→ **What you should do**
All entries below are to be duplicated verbatim.

━━━━━ Supplied records ━━━━━

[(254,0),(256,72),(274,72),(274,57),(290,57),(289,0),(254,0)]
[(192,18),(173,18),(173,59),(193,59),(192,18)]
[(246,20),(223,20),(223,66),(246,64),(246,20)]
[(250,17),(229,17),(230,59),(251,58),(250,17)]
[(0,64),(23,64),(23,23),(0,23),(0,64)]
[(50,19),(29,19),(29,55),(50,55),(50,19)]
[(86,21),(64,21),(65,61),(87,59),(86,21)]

━━━━━

→ **Response for this exercise**
[(254,0),(256,72),(274,72),(274,57),(290,57),(289,0),(254,0)]
[(192,18),(173,18),(173,59),(193,59),(192,18)]
[(246,20),(223,20),(223,66),(246,64),(246,20)]
[(250,17),(229,17),(230,59),(251,58),(250,17)]
[(0,64),(23,64),(23,23),(0,23),(0,64)]
[(50,19),(29,19),(29,55),(50,55),(50,19)]
[(86,21),(64,21),(65,61),(87,59),(86,21)]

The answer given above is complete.